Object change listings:
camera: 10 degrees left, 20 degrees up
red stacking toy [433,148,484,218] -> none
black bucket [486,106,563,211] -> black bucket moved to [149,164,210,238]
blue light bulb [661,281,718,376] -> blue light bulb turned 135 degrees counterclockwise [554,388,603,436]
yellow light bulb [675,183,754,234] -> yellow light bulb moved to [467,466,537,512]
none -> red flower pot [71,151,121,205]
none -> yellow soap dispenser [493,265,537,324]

--

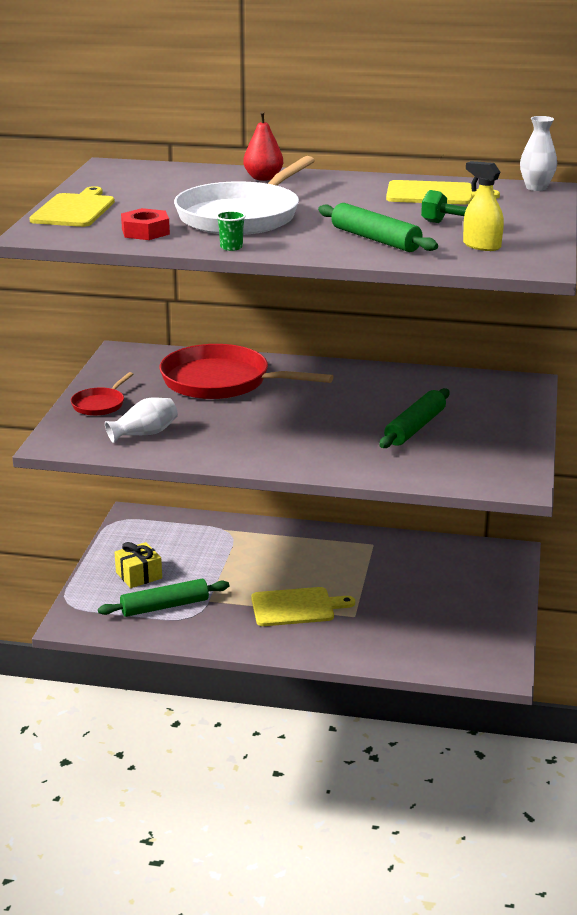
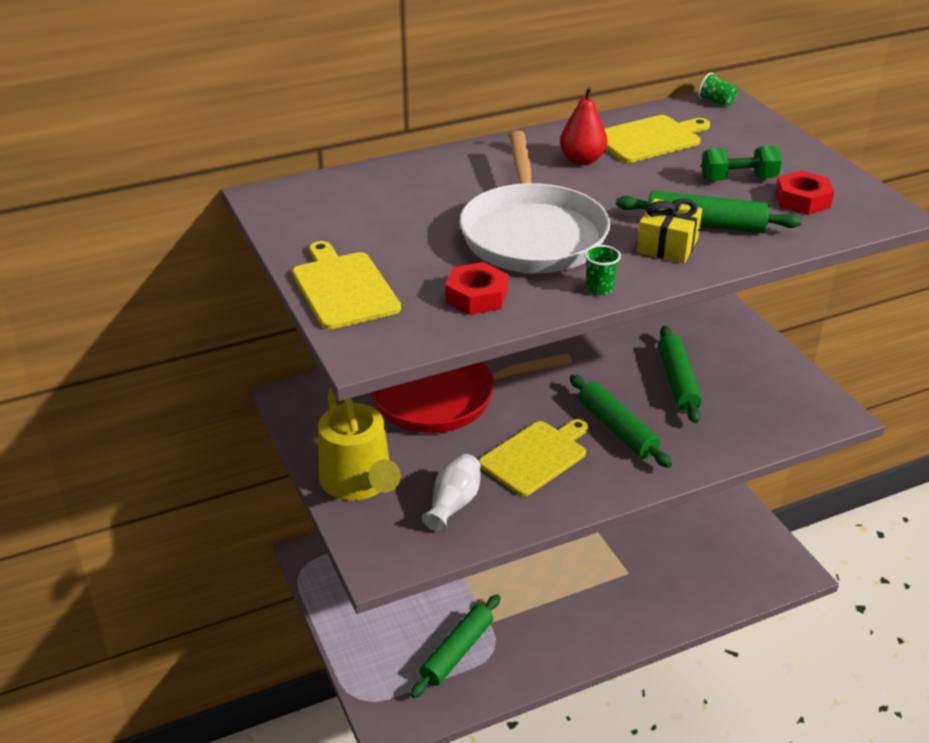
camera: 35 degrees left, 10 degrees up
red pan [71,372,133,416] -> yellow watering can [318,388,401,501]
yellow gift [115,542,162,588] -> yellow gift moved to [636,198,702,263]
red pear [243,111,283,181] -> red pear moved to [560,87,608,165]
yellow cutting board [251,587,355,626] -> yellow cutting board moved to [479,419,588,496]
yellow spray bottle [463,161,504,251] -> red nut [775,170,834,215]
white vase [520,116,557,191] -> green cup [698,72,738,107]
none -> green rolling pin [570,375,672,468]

WHAT IS BEING ASKED: Print, from the entries above, the line with "white vase [520,116,557,191]", the line with "none -> green rolling pin [570,375,672,468]" and all lines between them, exactly and with nothing else.

EXERCISE RESPONSE:
white vase [520,116,557,191] -> green cup [698,72,738,107]
none -> green rolling pin [570,375,672,468]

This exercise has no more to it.